* [EXERCISE MATERIAL]:
▬▬▬▬▬▬▬▬▬▬

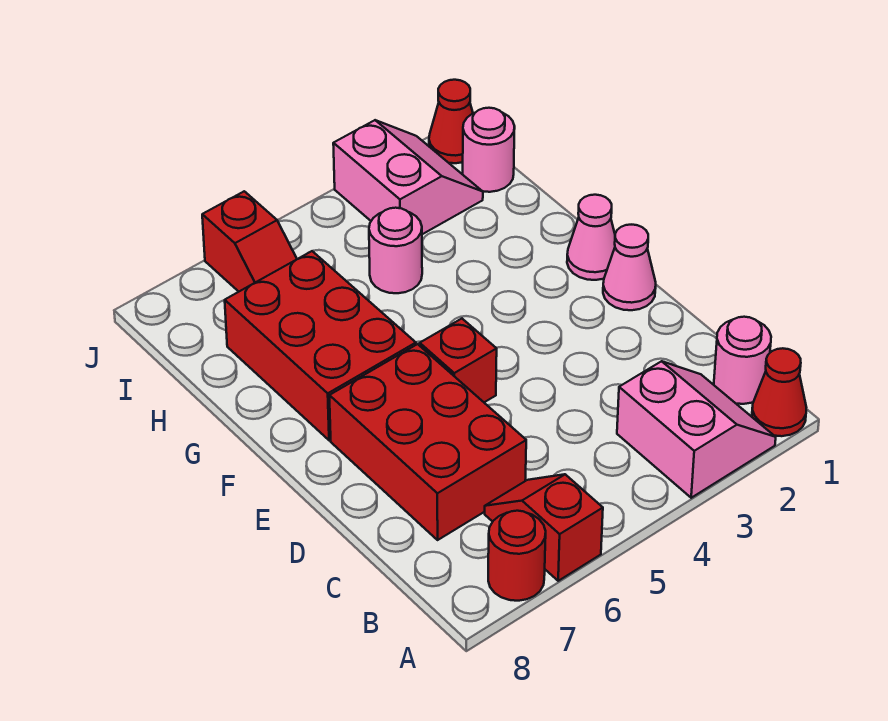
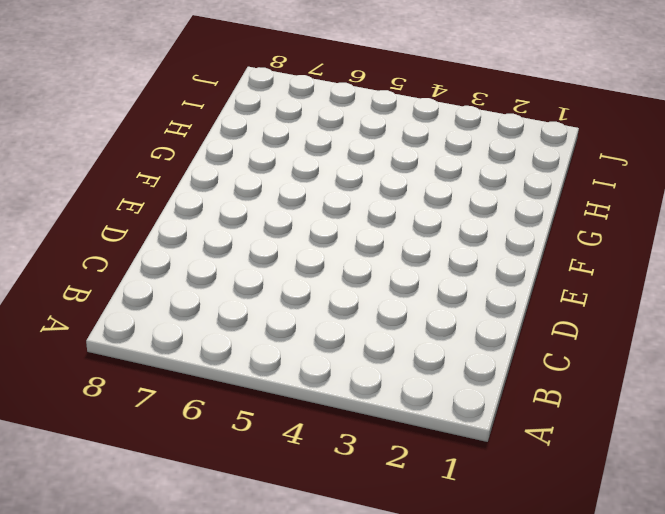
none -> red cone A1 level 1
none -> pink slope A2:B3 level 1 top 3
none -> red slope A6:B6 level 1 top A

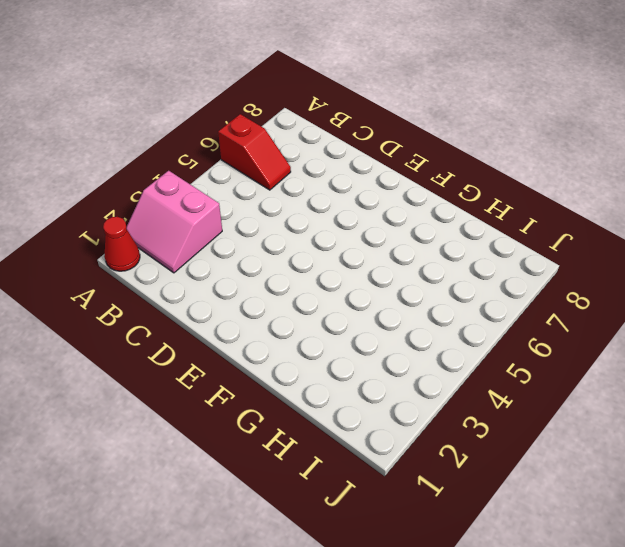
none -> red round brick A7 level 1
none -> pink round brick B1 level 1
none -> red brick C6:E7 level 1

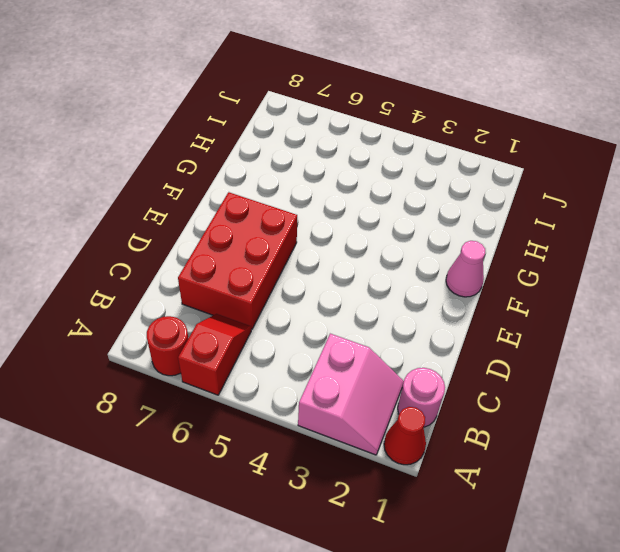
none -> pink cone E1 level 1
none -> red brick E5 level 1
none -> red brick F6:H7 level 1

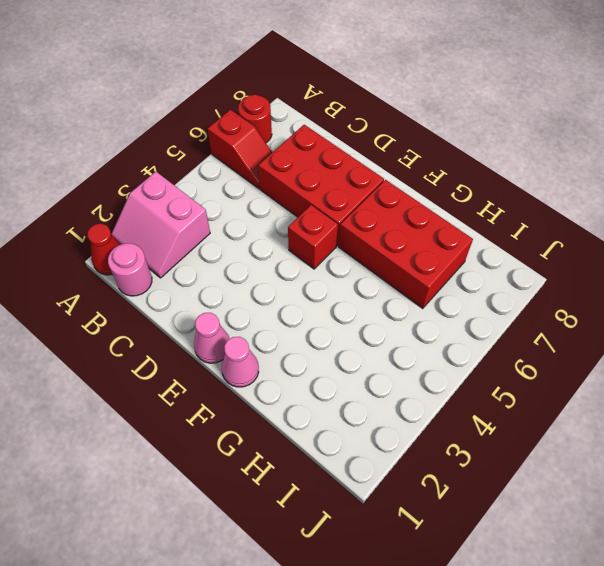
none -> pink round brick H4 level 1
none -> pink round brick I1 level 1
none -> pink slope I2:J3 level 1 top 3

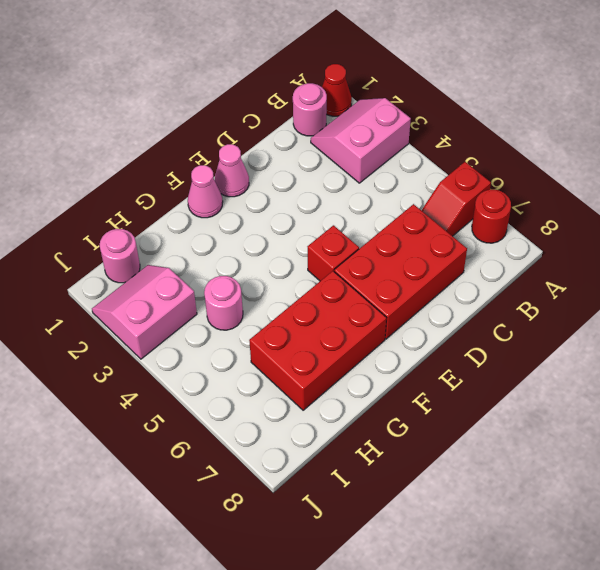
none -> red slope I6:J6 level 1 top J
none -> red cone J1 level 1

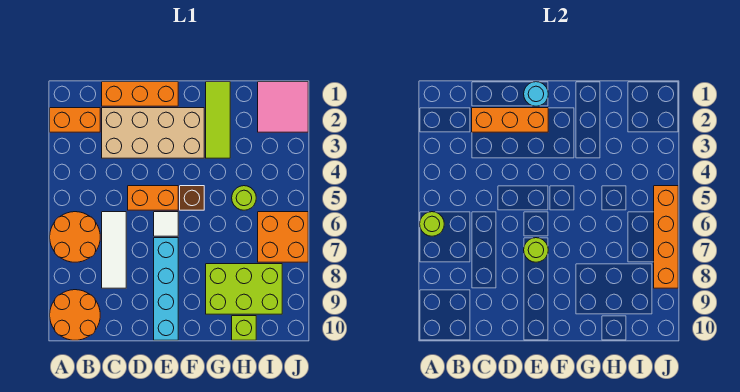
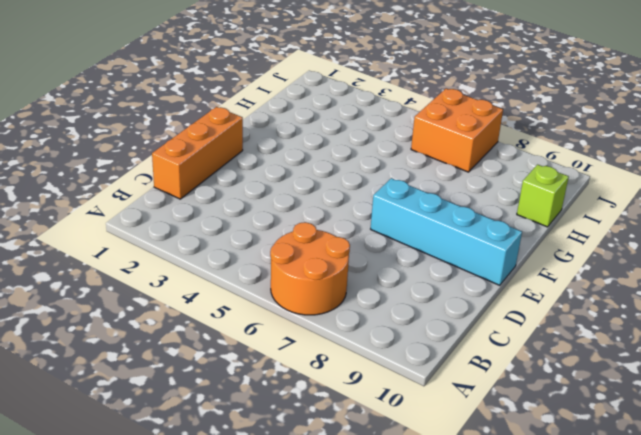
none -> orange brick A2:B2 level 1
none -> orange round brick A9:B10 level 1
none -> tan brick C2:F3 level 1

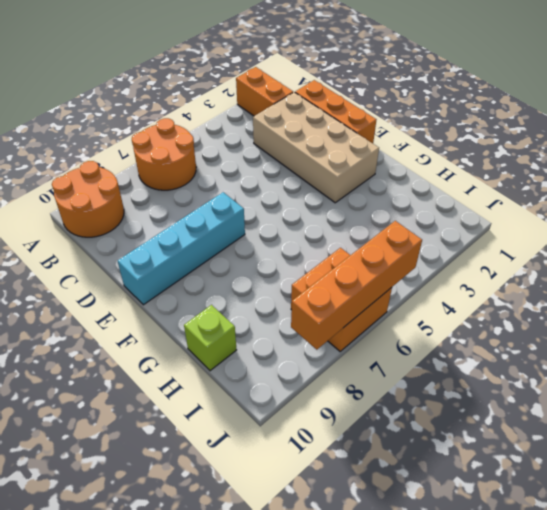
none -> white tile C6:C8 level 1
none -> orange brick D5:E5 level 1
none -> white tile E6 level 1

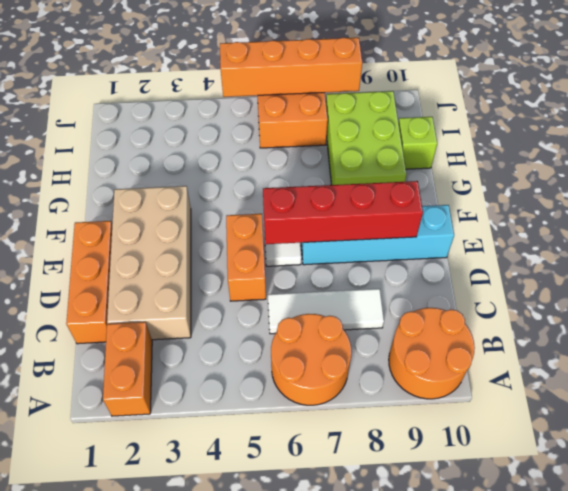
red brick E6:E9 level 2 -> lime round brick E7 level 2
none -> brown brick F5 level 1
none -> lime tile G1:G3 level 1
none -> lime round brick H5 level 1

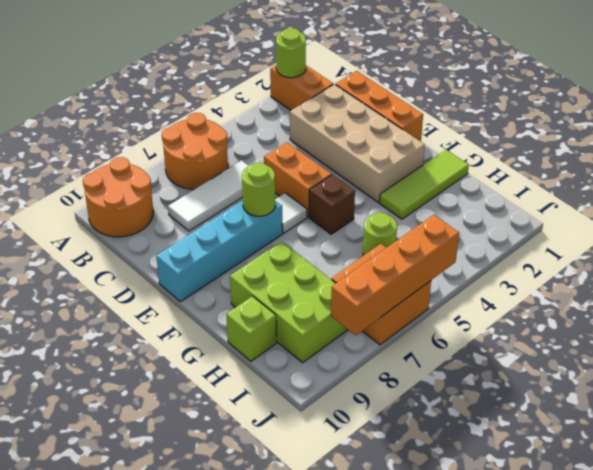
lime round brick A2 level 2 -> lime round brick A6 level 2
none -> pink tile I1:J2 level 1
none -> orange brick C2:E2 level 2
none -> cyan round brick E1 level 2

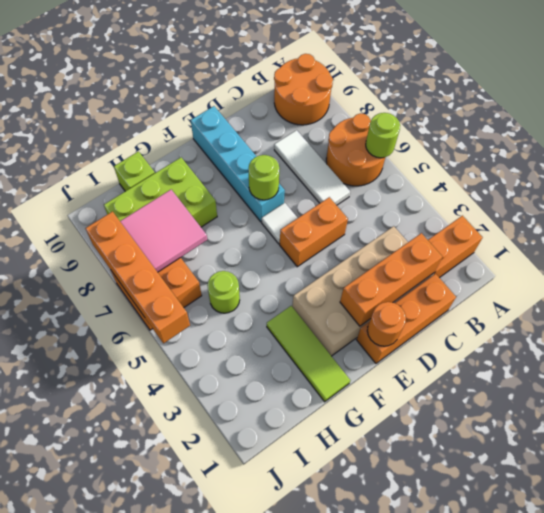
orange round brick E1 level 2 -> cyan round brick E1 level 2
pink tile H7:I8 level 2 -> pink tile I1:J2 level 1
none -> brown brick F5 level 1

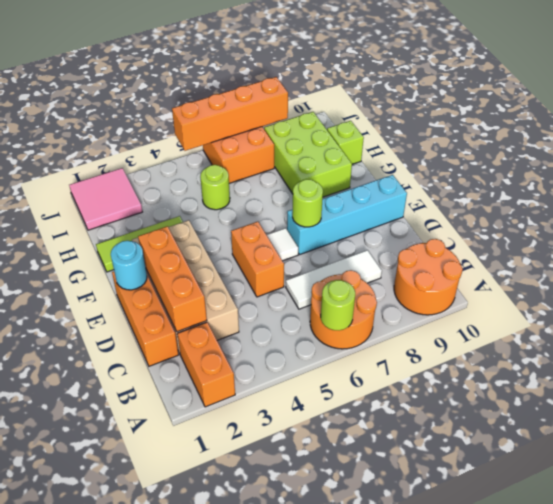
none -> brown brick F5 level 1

▬▬▬▬▬▬▬▬▬▬

* [ACTIVITY]:
Copy the lines from the entries above in which the word "orange" appears.

* [RESULT FOR THIS TASK]:
none -> orange brick A2:B2 level 1
none -> orange round brick A9:B10 level 1
none -> orange brick D5:E5 level 1
none -> orange brick C2:E2 level 2
orange round brick E1 level 2 -> cyan round brick E1 level 2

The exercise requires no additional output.